Copy the entries from the start through the line containing "Extract the [x, y]", replacing "MotorSport Vision" with "MSV" and leaving everything else unchanged. Omit the pictures.

SUPPLIED DATA:
** start **

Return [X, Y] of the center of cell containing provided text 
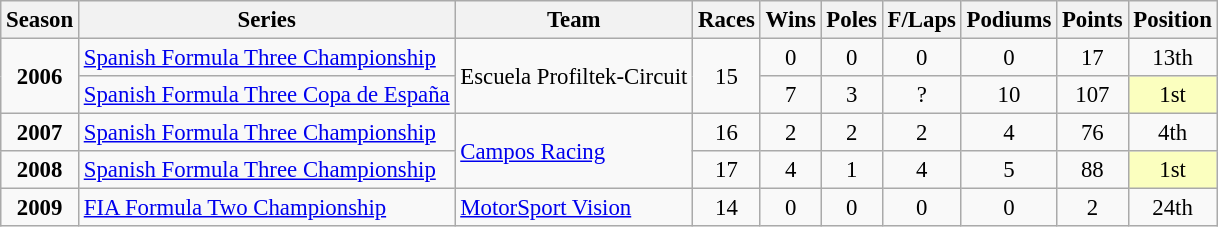
15 [727, 76]
Season [40, 20]
Escuela Profiltek-Circuit [574, 76]
88 [1092, 170]
? [922, 95]
MotorSport Vision [574, 208]
5 [1008, 170]
14 [727, 208]
FIA Formula Two Championship [266, 208]
16 [727, 133]
1 [852, 170]
Wins [790, 20]
Points [1092, 20]
2007 [40, 133]
107 [1092, 95]
13th [1172, 58]
2006 [40, 76]
4th [1172, 133]
Podiums [1008, 20]
10 [1008, 95]
F/Laps [922, 20]
Campos Racing [574, 152]
76 [1092, 133]
7 [790, 95]
Spanish Formula Three Copa de España [266, 95]
Team [574, 20]
2009 [40, 208]
3 [852, 95]
Series [266, 20]
2008 [40, 170]
Poles [852, 20]
24th [1172, 208]
Position [1172, 20]
Races [727, 20]
Find where the given text appears and provide that cell's center as (X, Y) coordinate. 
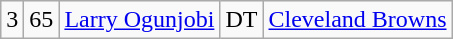
3 (12, 20)
65 (42, 20)
Larry Ogunjobi (140, 20)
Cleveland Browns (358, 20)
DT (242, 20)
Extract the [x, y] coordinate from the center of the cell holding the provided text.  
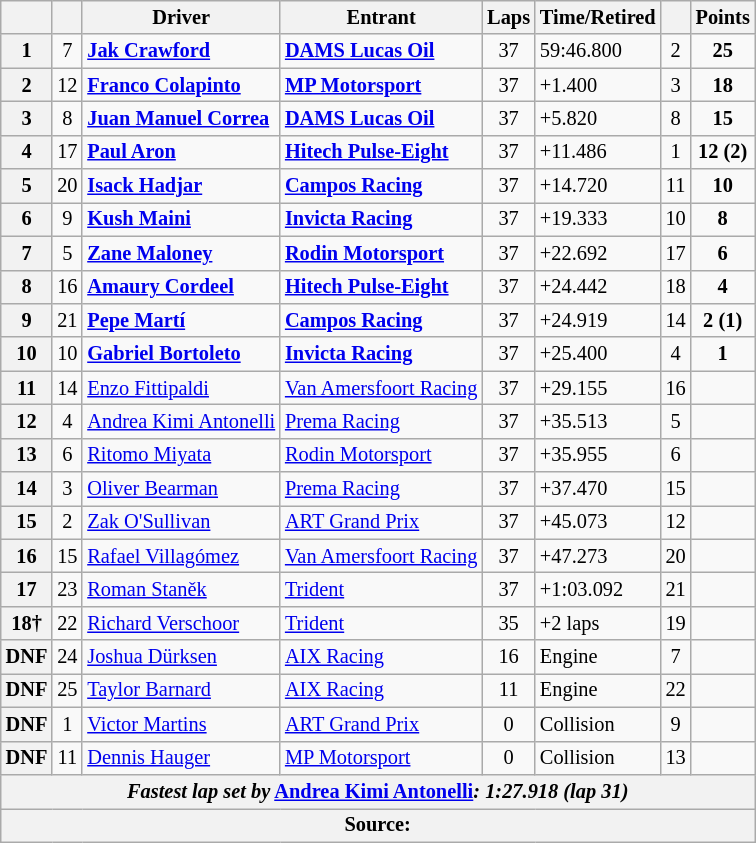
+19.333 [598, 219]
+24.442 [598, 287]
35 [508, 623]
Rafael Villagómez [181, 556]
Oliver Bearman [181, 489]
+11.486 [598, 152]
Paul Aron [181, 152]
+47.273 [598, 556]
+24.919 [598, 320]
Time/Retired [598, 17]
+5.820 [598, 118]
2 (1) [723, 320]
Driver [181, 17]
+45.073 [598, 522]
Zak O'Sullivan [181, 522]
Roman Staněk [181, 589]
+35.513 [598, 421]
Zane Maloney [181, 253]
Victor Martins [181, 724]
Enzo Fittipaldi [181, 388]
Dennis Hauger [181, 758]
+1:03.092 [598, 589]
19 [676, 623]
23 [67, 589]
+35.955 [598, 455]
18† [27, 623]
Laps [508, 17]
Ritomo Miyata [181, 455]
Taylor Barnard [181, 690]
Source: [378, 825]
Entrant [381, 17]
+22.692 [598, 253]
+2 laps [598, 623]
Pepe Martí [181, 320]
Andrea Kimi Antonelli [181, 421]
Amaury Cordeel [181, 287]
+25.400 [598, 354]
Richard Verschoor [181, 623]
Kush Maini [181, 219]
Points [723, 17]
24 [67, 657]
Isack Hadjar [181, 186]
Gabriel Bortoleto [181, 354]
59:46.800 [598, 51]
+29.155 [598, 388]
Joshua Dürksen [181, 657]
12 (2) [723, 152]
+37.470 [598, 489]
Fastest lap set by Andrea Kimi Antonelli: 1:27.918 (lap 31) [378, 791]
+14.720 [598, 186]
Jak Crawford [181, 51]
Juan Manuel Correa [181, 118]
Franco Colapinto [181, 85]
+1.400 [598, 85]
Output the (x, y) coordinate of the center of the cell containing the given text.  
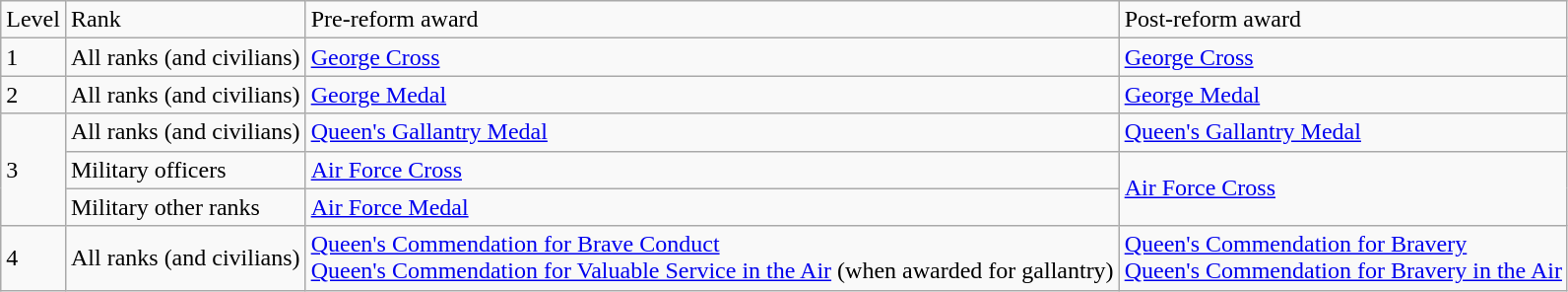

** end **

CORRECT RESULT:
Return [X, Y] of the center of cell containing provided text 
15 [727, 76]
Season [40, 20]
Escuela Profiltek-Circuit [574, 76]
88 [1092, 170]
? [922, 95]
MSV [574, 208]
5 [1008, 170]
14 [727, 208]
FIA Formula Two Championship [266, 208]
16 [727, 133]
1 [852, 170]
Wins [790, 20]
Points [1092, 20]
2007 [40, 133]
107 [1092, 95]
13th [1172, 58]
2006 [40, 76]
4th [1172, 133]
Podiums [1008, 20]
10 [1008, 95]
F/Laps [922, 20]
Campos Racing [574, 152]
76 [1092, 133]
7 [790, 95]
Spanish Formula Three Copa de España [266, 95]
Team [574, 20]
2009 [40, 208]
3 [852, 95]
Series [266, 20]
2008 [40, 170]
Poles [852, 20]
24th [1172, 208]
Position [1172, 20]
Races [727, 20]
Find where the given text appears and provide that cell's center as (X, Y) coordinate. 
3 (12, 20)
65 (42, 20)
Larry Ogunjobi (140, 20)
Cleveland Browns (358, 20)
DT (242, 20)
Extract the [x, y] coordinate from the center of the cell holding the provided text.  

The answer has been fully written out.